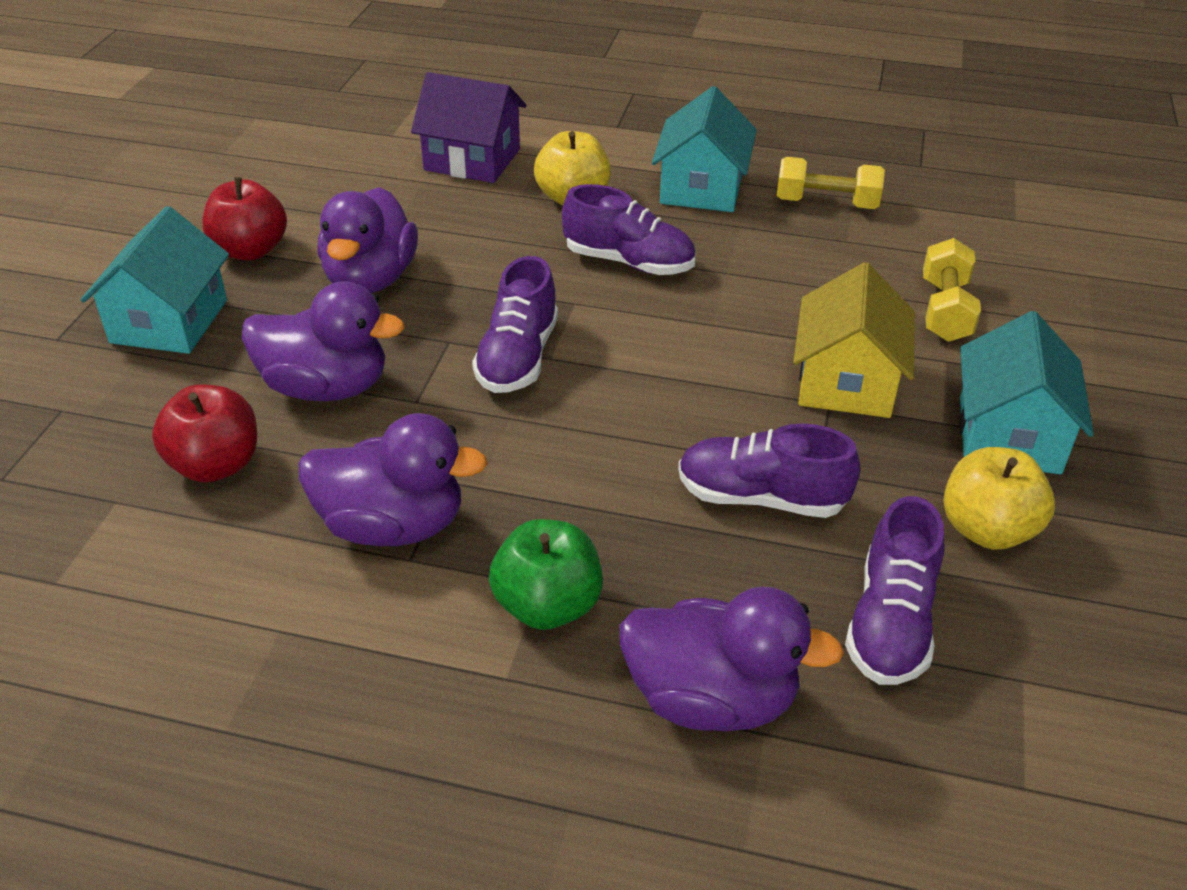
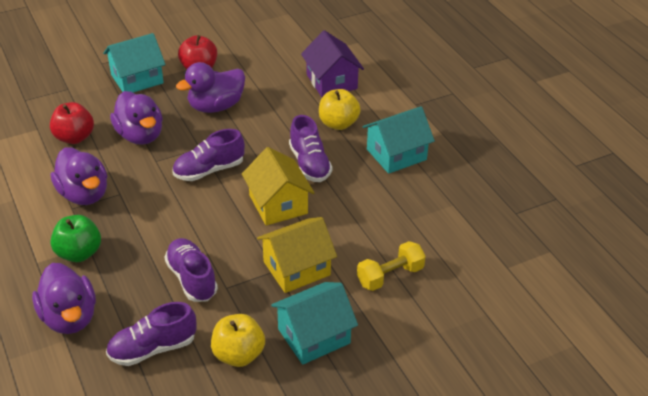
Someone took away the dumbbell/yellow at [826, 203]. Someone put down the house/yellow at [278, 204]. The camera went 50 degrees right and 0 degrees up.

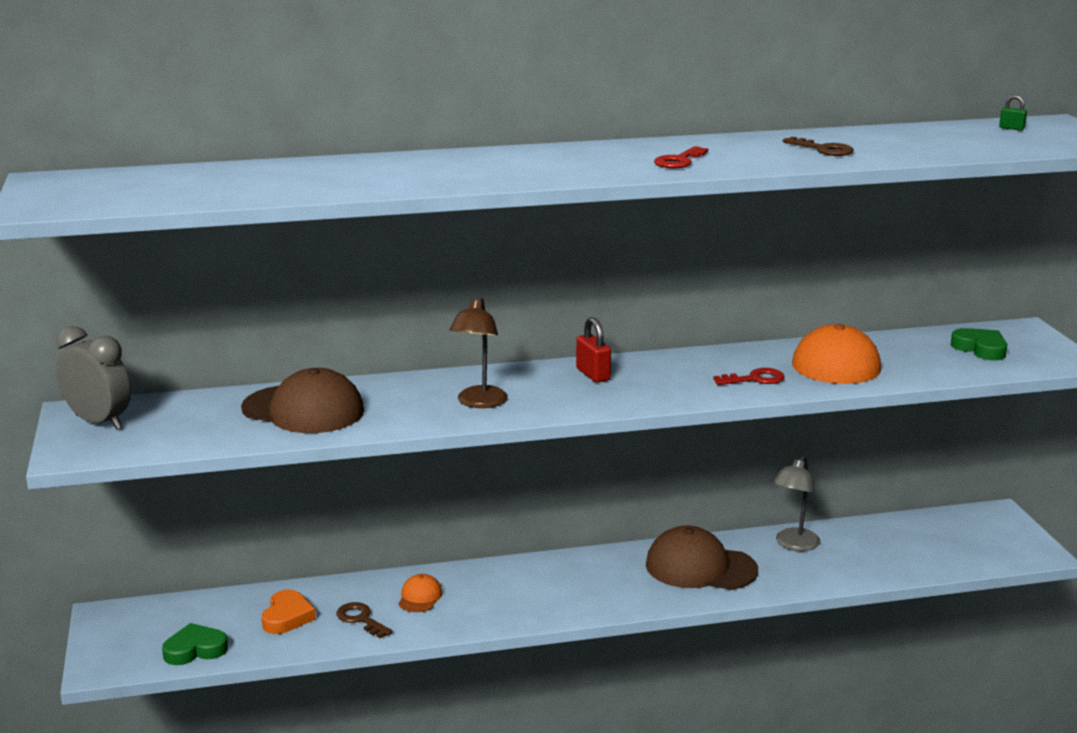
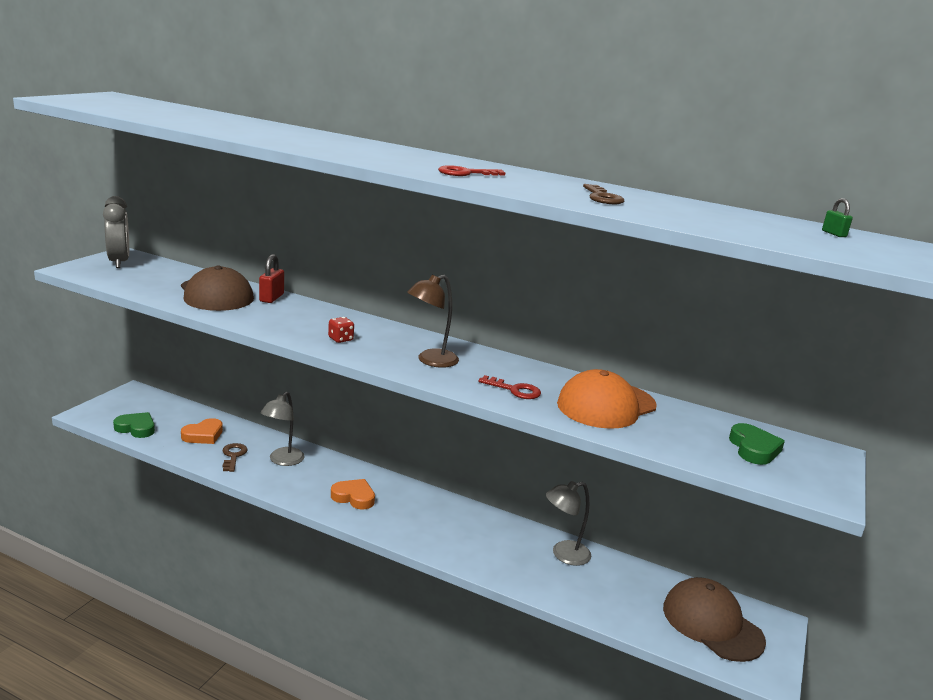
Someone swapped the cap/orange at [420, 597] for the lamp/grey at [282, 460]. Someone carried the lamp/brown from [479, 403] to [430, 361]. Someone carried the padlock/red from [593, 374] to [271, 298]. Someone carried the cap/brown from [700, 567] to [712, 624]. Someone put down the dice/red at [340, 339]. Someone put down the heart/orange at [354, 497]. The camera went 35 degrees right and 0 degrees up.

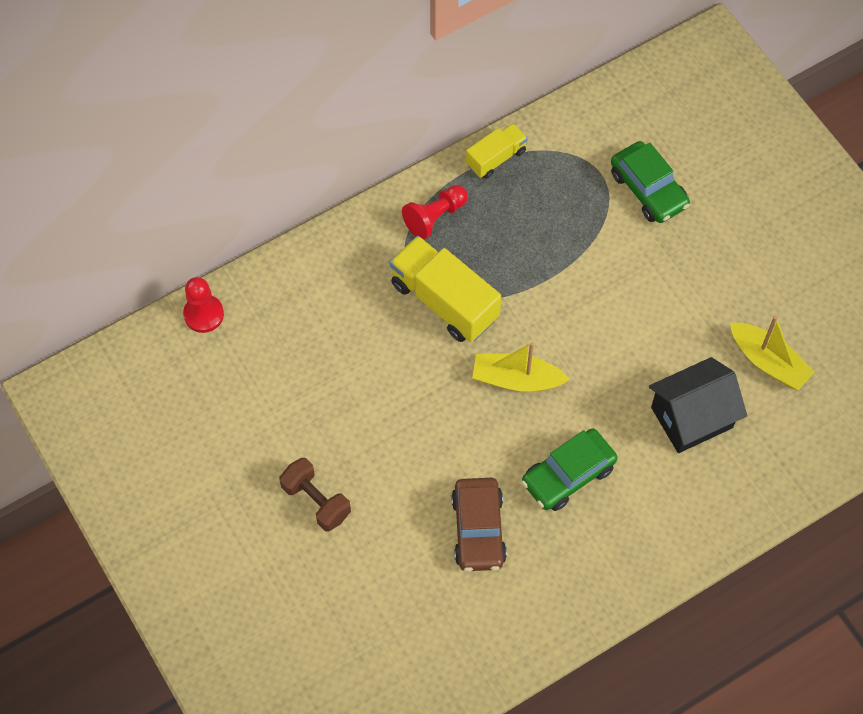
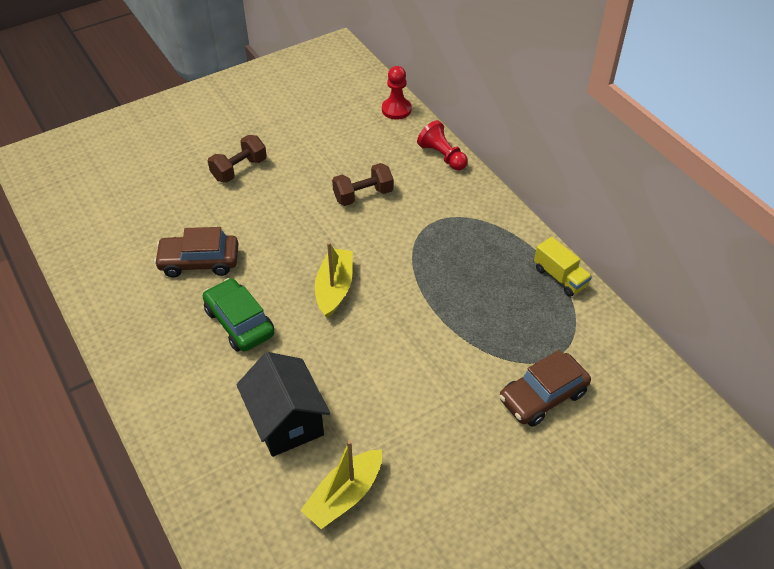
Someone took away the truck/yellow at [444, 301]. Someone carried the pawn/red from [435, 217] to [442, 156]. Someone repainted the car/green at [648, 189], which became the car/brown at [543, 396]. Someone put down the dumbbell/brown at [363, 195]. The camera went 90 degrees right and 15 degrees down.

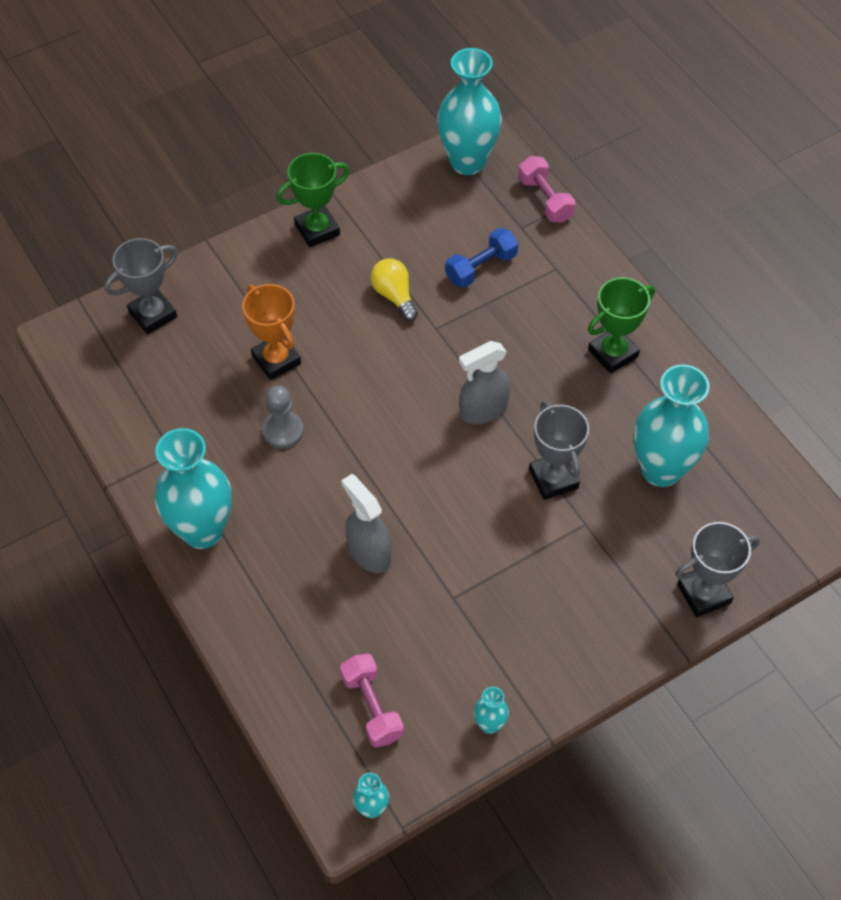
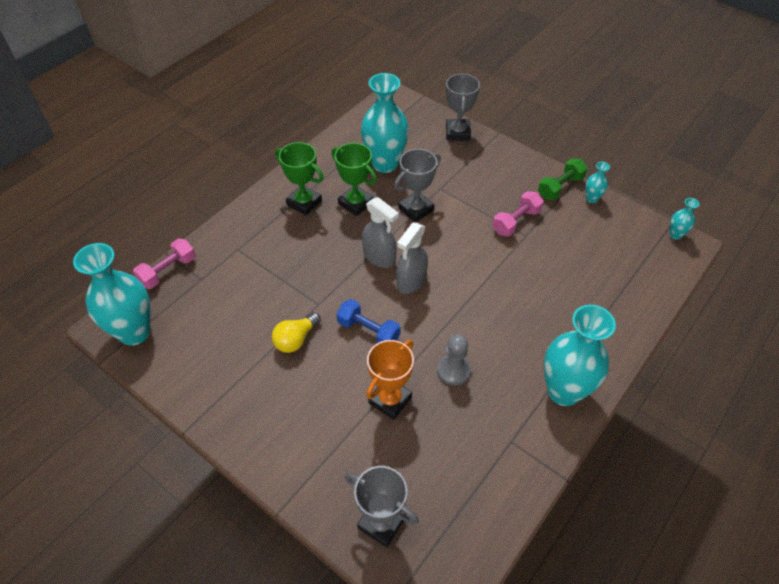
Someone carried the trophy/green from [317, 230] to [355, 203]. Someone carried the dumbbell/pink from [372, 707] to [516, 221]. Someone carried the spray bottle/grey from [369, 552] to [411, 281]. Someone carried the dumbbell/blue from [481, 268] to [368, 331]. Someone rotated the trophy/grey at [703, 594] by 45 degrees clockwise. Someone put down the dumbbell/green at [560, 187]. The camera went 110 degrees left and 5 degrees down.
○ ○ ○ ○
• Prompt: Drop the images, then copy the data exactly.

• Finished exercise:
Someone took away the dumbbell/yellow at [826, 203]. Someone put down the house/yellow at [278, 204]. The camera went 50 degrees right and 0 degrees up.

Someone swapped the cap/orange at [420, 597] for the lamp/grey at [282, 460]. Someone carried the lamp/brown from [479, 403] to [430, 361]. Someone carried the padlock/red from [593, 374] to [271, 298]. Someone carried the cap/brown from [700, 567] to [712, 624]. Someone put down the dice/red at [340, 339]. Someone put down the heart/orange at [354, 497]. The camera went 35 degrees right and 0 degrees up.

Someone took away the truck/yellow at [444, 301]. Someone carried the pawn/red from [435, 217] to [442, 156]. Someone repainted the car/green at [648, 189], which became the car/brown at [543, 396]. Someone put down the dumbbell/brown at [363, 195]. The camera went 90 degrees right and 15 degrees down.

Someone carried the trophy/green from [317, 230] to [355, 203]. Someone carried the dumbbell/pink from [372, 707] to [516, 221]. Someone carried the spray bottle/grey from [369, 552] to [411, 281]. Someone carried the dumbbell/blue from [481, 268] to [368, 331]. Someone rotated the trophy/grey at [703, 594] by 45 degrees clockwise. Someone put down the dumbbell/green at [560, 187]. The camera went 110 degrees left and 5 degrees down.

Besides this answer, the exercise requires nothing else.